#### Exercise brief
Pictures aside, copy exactly the lines running from the one with "brown spray bottle: 7 -> 3" to the end of the records.

#### Dataset content
##########
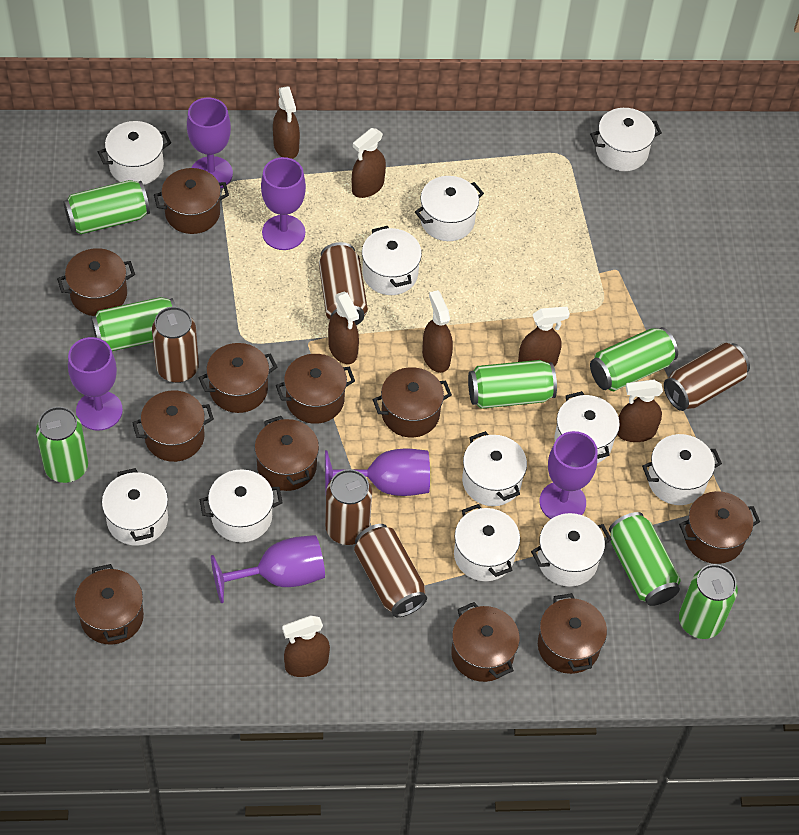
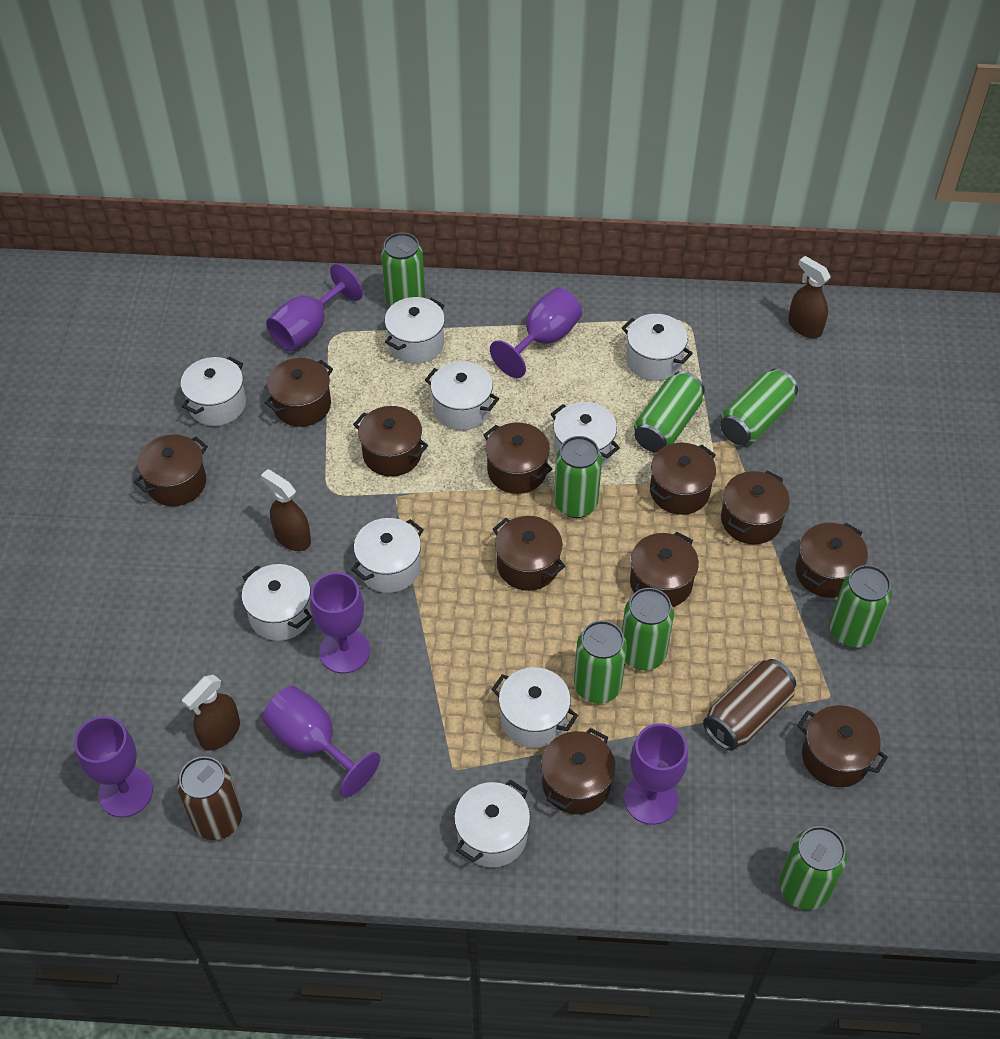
brown can: 5 -> 2
brown spray bottle: 7 -> 3
green can: 7 -> 8
white pot: 11 -> 9

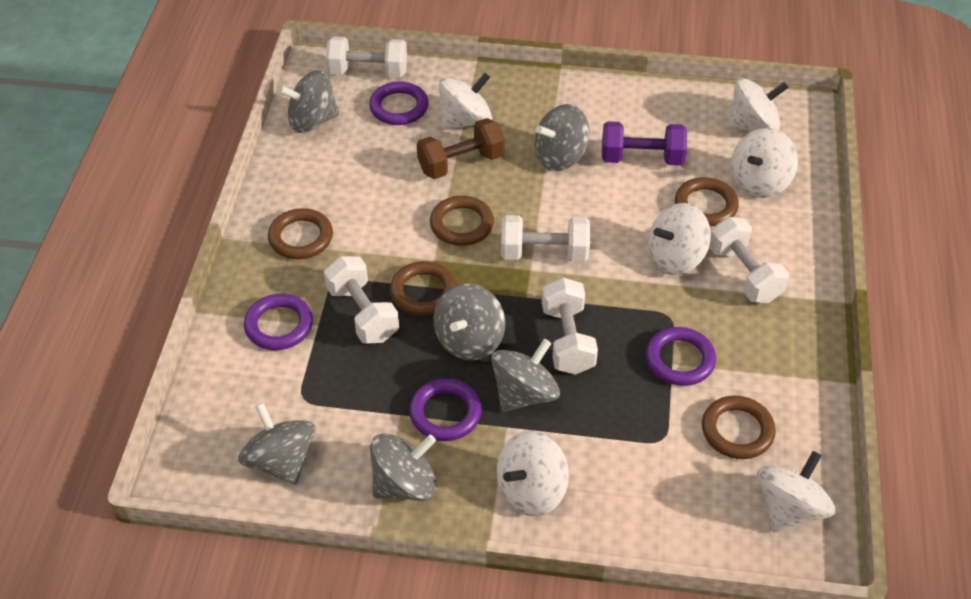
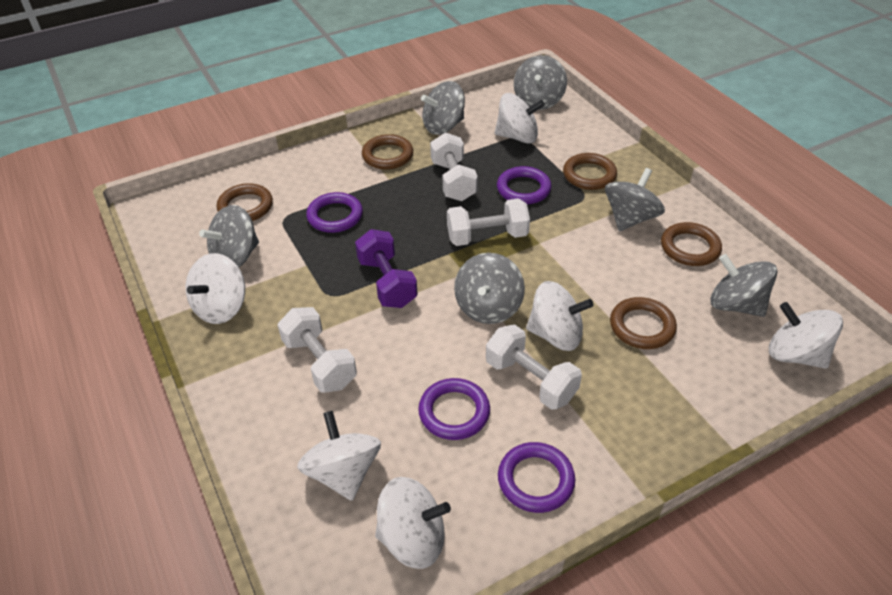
brown dumbbell: 1 -> 0
white dumbbell: 5 -> 4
##########
#### Solution to this problem
brown spray bottle: 7 -> 3
green can: 7 -> 8
white pot: 11 -> 9

brown dumbbell: 1 -> 0
white dumbbell: 5 -> 4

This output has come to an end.